━━━ INPUT DATA

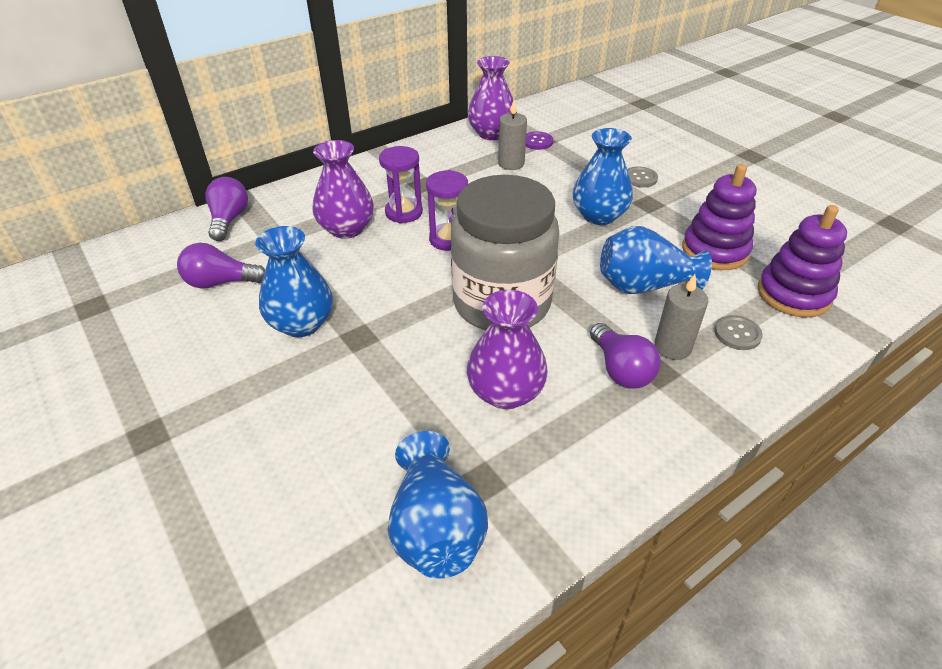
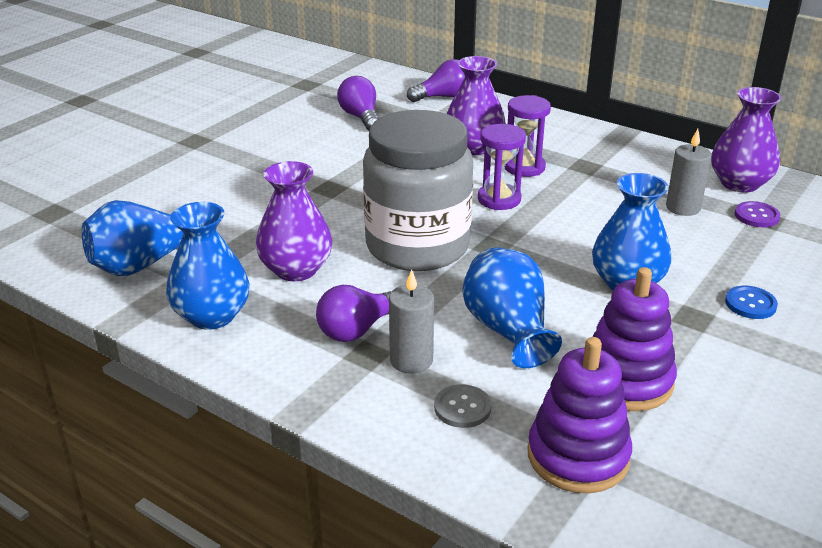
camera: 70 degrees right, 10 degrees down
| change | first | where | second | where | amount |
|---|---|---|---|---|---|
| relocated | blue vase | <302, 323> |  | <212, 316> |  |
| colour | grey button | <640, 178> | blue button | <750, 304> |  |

━━━━━━

* **TASK BRIEF**
When you return the records, keep every word unchanged and drop the pictures.

* **RESULT FOR THIS EXERCISE**
camera: 70 degrees right, 10 degrees down
| change | first | where | second | where | amount |
|---|---|---|---|---|---|
| relocated | blue vase | <302, 323> |  | <212, 316> |  |
| colour | grey button | <640, 178> | blue button | <750, 304> |  |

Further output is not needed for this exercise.